> INSTRUCTIONS FOR THE TASK:
Your task is to restate word for word the lines of the listing below that start at the one containing "D207: LED (A" and run to the end; please add nothing.

> EXERCISE MATERIALS:
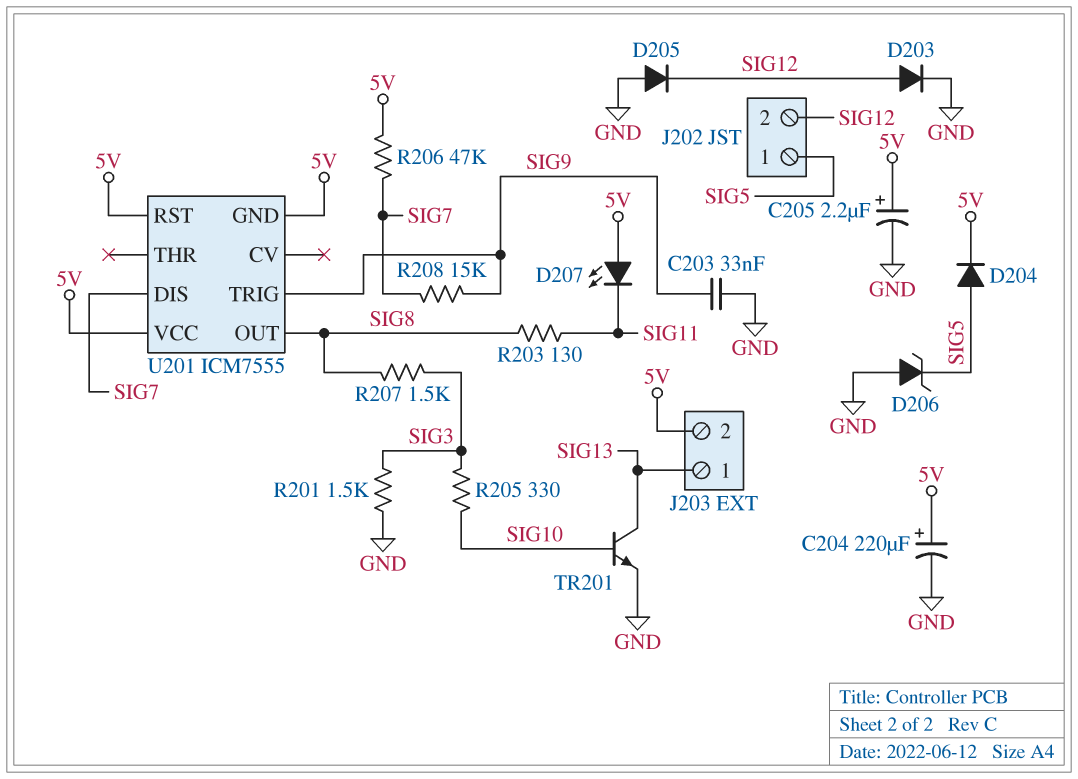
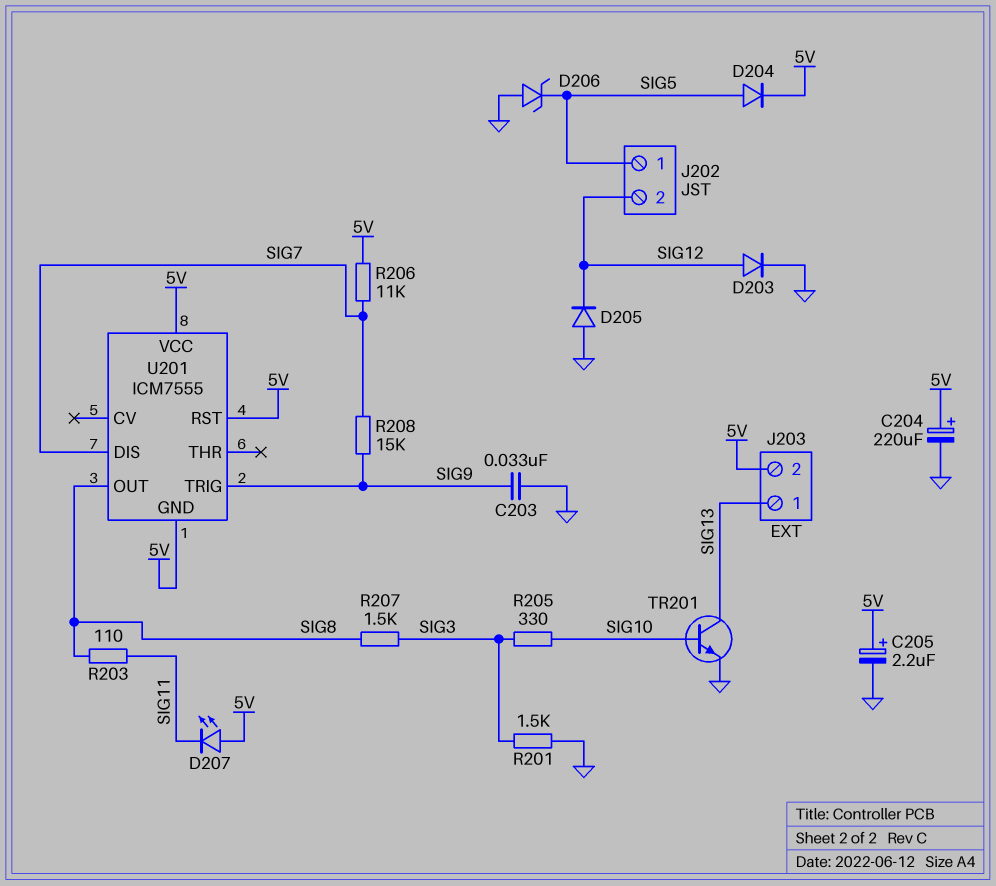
R203: 130 (SIG8, SIG11) -> 110 (SIG8, SIG11)
R206: 47k (5V, SIG7) -> 11k (5V, SIG7)

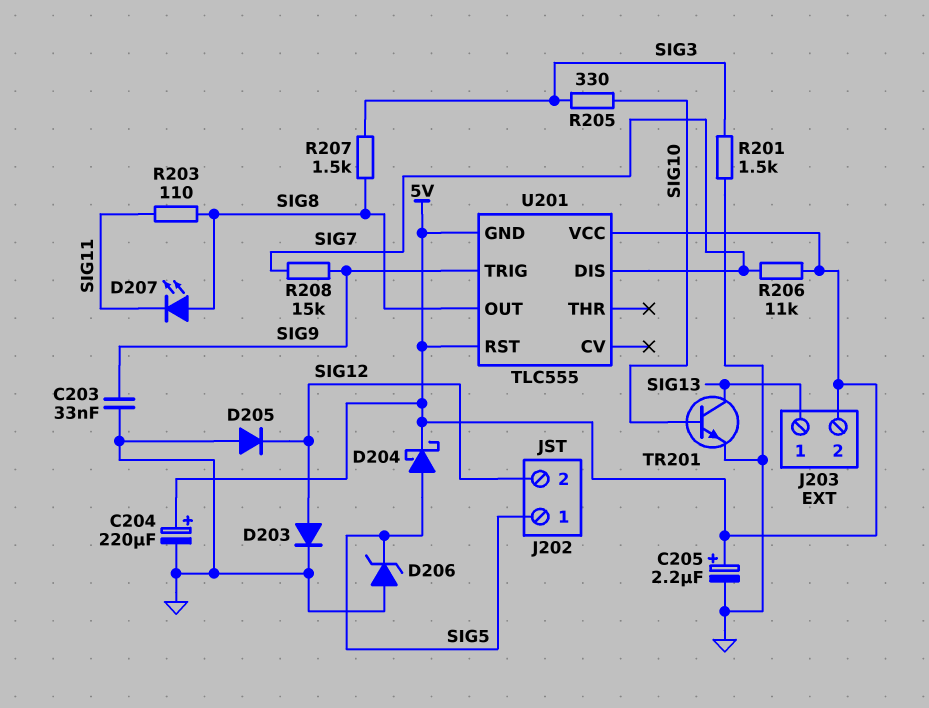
D204: diode (A SIG5, K 5V) -> schottky (A SIG5, K 5V)
D207: LED (A 5V, K SIG11) -> LED (A SIG8, K SIG11)
U201: ICM7555 -> TLC555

> RESPONSE FOR THIS EXERCISE:
D207: LED (A 5V, K SIG11) -> LED (A SIG8, K SIG11)
U201: ICM7555 -> TLC555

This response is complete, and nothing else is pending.